(Difference listings)
----

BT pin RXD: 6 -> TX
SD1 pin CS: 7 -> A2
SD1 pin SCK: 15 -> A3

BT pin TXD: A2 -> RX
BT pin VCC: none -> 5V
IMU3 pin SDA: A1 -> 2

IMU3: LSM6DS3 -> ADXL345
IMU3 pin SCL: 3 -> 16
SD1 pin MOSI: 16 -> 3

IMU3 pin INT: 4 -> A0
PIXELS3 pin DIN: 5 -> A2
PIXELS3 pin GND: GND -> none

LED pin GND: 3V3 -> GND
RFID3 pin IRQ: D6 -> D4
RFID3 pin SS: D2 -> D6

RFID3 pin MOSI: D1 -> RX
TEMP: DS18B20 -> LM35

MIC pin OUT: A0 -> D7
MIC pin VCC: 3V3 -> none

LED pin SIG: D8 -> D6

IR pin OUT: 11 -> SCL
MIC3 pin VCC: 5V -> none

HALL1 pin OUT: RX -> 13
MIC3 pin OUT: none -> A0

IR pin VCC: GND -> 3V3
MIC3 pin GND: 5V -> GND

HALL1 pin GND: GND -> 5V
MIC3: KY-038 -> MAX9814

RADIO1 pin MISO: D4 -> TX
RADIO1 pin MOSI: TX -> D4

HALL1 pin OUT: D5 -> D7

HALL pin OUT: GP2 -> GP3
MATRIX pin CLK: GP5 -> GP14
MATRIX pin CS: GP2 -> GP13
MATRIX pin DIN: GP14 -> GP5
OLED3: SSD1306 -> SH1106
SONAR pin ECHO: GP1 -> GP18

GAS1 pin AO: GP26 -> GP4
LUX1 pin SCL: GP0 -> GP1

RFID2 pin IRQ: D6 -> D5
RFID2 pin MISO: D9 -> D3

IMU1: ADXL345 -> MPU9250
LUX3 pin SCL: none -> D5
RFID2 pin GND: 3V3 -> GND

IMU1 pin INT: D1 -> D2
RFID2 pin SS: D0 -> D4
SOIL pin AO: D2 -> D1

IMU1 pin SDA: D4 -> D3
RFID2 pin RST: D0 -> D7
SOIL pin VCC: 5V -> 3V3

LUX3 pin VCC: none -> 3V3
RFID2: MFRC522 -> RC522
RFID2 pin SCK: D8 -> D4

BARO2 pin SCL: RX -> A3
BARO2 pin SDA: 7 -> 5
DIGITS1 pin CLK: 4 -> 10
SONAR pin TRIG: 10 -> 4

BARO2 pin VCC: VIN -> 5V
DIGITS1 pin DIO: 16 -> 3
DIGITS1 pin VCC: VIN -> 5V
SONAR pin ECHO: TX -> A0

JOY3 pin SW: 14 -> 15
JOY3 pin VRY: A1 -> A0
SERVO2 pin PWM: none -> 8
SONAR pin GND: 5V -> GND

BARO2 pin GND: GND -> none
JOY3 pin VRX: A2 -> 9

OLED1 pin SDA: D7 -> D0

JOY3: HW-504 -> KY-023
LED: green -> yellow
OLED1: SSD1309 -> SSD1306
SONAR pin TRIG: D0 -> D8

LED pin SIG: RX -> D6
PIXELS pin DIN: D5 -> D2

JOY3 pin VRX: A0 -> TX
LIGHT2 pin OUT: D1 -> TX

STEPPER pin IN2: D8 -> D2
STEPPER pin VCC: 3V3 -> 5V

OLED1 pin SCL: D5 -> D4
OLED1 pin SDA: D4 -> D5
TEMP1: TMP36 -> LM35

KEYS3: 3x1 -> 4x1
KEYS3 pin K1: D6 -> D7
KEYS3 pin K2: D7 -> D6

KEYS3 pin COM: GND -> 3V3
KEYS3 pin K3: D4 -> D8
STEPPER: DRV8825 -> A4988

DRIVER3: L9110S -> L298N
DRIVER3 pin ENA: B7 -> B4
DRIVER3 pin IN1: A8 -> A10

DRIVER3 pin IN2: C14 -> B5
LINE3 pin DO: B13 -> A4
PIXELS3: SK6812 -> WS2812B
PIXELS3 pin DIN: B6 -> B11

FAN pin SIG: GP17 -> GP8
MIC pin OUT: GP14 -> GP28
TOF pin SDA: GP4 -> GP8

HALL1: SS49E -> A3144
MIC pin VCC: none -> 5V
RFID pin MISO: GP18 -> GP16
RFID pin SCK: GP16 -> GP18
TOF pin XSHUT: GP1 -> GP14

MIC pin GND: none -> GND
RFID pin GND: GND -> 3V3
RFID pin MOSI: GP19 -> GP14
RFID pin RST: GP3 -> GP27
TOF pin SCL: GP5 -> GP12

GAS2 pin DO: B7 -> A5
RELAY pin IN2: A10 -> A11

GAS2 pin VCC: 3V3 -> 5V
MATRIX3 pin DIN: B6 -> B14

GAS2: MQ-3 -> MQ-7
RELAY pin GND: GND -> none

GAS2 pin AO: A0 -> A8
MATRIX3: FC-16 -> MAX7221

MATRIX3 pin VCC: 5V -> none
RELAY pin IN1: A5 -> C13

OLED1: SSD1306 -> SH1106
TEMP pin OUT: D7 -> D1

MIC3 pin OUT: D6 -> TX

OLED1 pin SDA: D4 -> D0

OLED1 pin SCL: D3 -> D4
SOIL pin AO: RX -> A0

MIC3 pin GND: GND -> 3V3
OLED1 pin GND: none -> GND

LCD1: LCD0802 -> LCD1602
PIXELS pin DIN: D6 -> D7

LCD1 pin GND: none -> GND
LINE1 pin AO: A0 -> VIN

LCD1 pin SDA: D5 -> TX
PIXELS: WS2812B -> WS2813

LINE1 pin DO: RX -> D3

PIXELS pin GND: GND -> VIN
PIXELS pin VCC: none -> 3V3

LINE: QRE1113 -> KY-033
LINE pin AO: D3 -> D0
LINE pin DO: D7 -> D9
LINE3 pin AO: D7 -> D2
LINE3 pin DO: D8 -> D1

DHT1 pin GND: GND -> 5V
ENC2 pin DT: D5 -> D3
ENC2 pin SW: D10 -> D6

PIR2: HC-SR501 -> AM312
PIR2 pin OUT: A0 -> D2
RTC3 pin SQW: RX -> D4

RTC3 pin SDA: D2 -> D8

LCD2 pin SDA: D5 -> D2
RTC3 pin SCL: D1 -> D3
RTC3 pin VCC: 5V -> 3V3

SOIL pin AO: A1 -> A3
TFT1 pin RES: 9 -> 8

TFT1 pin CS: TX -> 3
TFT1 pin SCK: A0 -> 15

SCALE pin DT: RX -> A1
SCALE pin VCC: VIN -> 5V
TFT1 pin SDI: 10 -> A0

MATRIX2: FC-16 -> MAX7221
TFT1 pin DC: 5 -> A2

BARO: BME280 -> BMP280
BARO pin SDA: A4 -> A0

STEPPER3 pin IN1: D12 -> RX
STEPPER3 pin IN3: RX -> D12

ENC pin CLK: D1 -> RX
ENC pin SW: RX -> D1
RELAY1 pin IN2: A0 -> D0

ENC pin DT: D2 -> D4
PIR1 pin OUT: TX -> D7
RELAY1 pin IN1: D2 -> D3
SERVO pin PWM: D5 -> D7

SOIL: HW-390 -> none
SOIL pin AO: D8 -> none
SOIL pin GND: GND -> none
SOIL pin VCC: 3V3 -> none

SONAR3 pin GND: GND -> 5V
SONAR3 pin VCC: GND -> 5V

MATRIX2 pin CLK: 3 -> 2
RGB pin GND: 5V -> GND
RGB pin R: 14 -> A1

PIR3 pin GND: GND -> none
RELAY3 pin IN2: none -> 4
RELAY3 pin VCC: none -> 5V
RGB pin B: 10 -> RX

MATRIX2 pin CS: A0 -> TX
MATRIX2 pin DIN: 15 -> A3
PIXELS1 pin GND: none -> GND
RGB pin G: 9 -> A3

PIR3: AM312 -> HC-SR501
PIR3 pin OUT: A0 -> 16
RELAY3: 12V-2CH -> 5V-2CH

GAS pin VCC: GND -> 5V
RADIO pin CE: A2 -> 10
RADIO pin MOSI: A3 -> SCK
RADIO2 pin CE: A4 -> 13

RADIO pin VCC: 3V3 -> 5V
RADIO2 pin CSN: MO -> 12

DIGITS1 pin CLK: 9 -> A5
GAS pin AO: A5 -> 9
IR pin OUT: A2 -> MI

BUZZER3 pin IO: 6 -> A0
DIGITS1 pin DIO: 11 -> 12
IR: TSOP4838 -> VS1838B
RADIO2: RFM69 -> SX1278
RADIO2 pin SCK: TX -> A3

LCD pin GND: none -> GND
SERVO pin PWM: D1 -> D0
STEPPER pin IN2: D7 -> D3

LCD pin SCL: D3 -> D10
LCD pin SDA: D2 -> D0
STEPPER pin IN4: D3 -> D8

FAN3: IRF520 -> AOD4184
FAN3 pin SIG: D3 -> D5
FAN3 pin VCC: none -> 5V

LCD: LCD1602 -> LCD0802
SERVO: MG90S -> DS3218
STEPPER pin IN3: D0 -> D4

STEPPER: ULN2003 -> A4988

----

Exercise brief. Only the lines from the top of the data through the line that contains "BARO2 pin VCC: VIN -> 5V" should be quoted, exactly as they stand.

Answer box.
BT pin RXD: 6 -> TX
SD1 pin CS: 7 -> A2
SD1 pin SCK: 15 -> A3

BT pin TXD: A2 -> RX
BT pin VCC: none -> 5V
IMU3 pin SDA: A1 -> 2

IMU3: LSM6DS3 -> ADXL345
IMU3 pin SCL: 3 -> 16
SD1 pin MOSI: 16 -> 3

IMU3 pin INT: 4 -> A0
PIXELS3 pin DIN: 5 -> A2
PIXELS3 pin GND: GND -> none

LED pin GND: 3V3 -> GND
RFID3 pin IRQ: D6 -> D4
RFID3 pin SS: D2 -> D6

RFID3 pin MOSI: D1 -> RX
TEMP: DS18B20 -> LM35

MIC pin OUT: A0 -> D7
MIC pin VCC: 3V3 -> none

LED pin SIG: D8 -> D6

IR pin OUT: 11 -> SCL
MIC3 pin VCC: 5V -> none

HALL1 pin OUT: RX -> 13
MIC3 pin OUT: none -> A0

IR pin VCC: GND -> 3V3
MIC3 pin GND: 5V -> GND

HALL1 pin GND: GND -> 5V
MIC3: KY-038 -> MAX9814

RADIO1 pin MISO: D4 -> TX
RADIO1 pin MOSI: TX -> D4

HALL1 pin OUT: D5 -> D7

HALL pin OUT: GP2 -> GP3
MATRIX pin CLK: GP5 -> GP14
MATRIX pin CS: GP2 -> GP13
MATRIX pin DIN: GP14 -> GP5
OLED3: SSD1306 -> SH1106
SONAR pin ECHO: GP1 -> GP18

GAS1 pin AO: GP26 -> GP4
LUX1 pin SCL: GP0 -> GP1

RFID2 pin IRQ: D6 -> D5
RFID2 pin MISO: D9 -> D3

IMU1: ADXL345 -> MPU9250
LUX3 pin SCL: none -> D5
RFID2 pin GND: 3V3 -> GND

IMU1 pin INT: D1 -> D2
RFID2 pin SS: D0 -> D4
SOIL pin AO: D2 -> D1

IMU1 pin SDA: D4 -> D3
RFID2 pin RST: D0 -> D7
SOIL pin VCC: 5V -> 3V3

LUX3 pin VCC: none -> 3V3
RFID2: MFRC522 -> RC522
RFID2 pin SCK: D8 -> D4

BARO2 pin SCL: RX -> A3
BARO2 pin SDA: 7 -> 5
DIGITS1 pin CLK: 4 -> 10
SONAR pin TRIG: 10 -> 4

BARO2 pin VCC: VIN -> 5V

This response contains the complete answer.